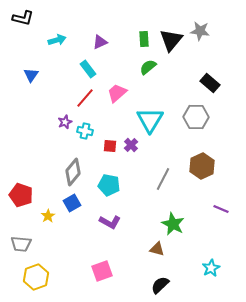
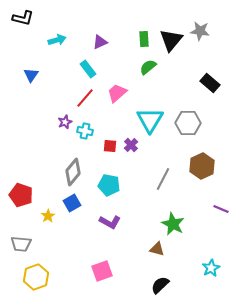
gray hexagon: moved 8 px left, 6 px down
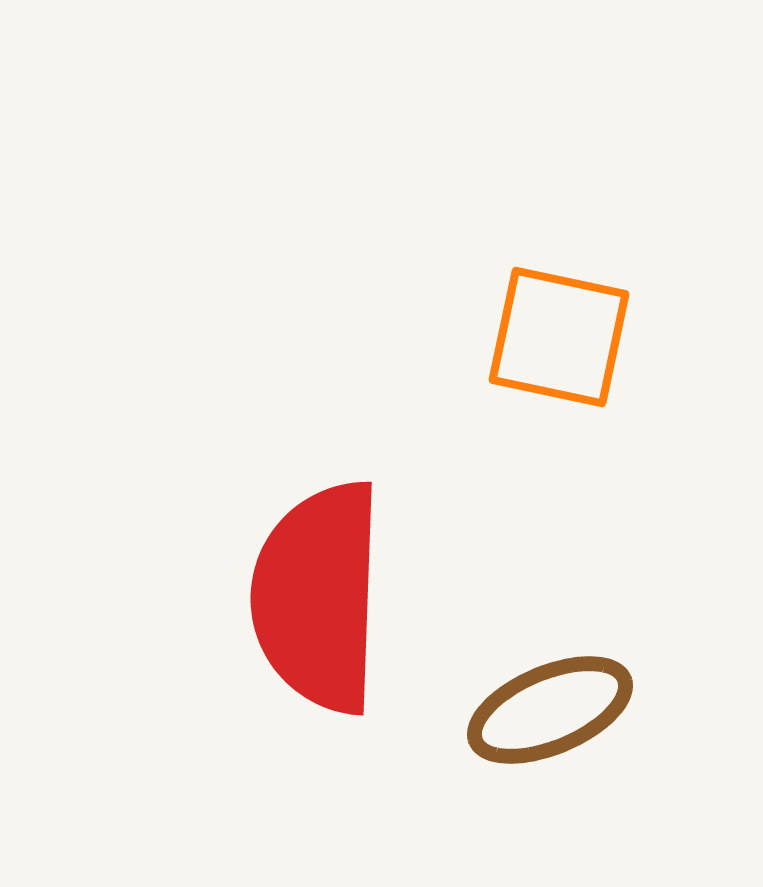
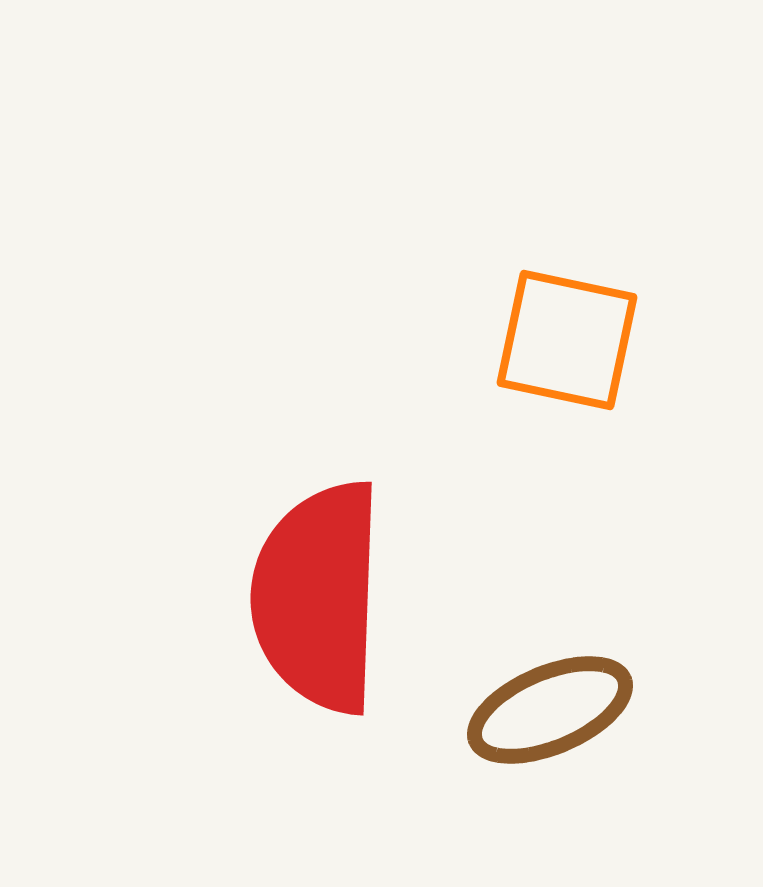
orange square: moved 8 px right, 3 px down
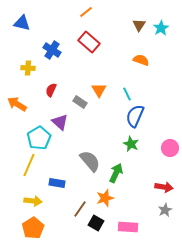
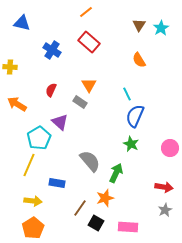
orange semicircle: moved 2 px left; rotated 140 degrees counterclockwise
yellow cross: moved 18 px left, 1 px up
orange triangle: moved 10 px left, 5 px up
brown line: moved 1 px up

______

WHAT TO PRODUCE » Please write out the whole listing exactly, but not the pictures in it.

EXERCISE SOLUTION »
gray hexagon: moved 8 px left, 6 px down
orange square: moved 8 px right, 3 px down
orange semicircle: moved 2 px left; rotated 140 degrees counterclockwise
yellow cross: moved 18 px left, 1 px up
orange triangle: moved 10 px left, 5 px up
brown line: moved 1 px up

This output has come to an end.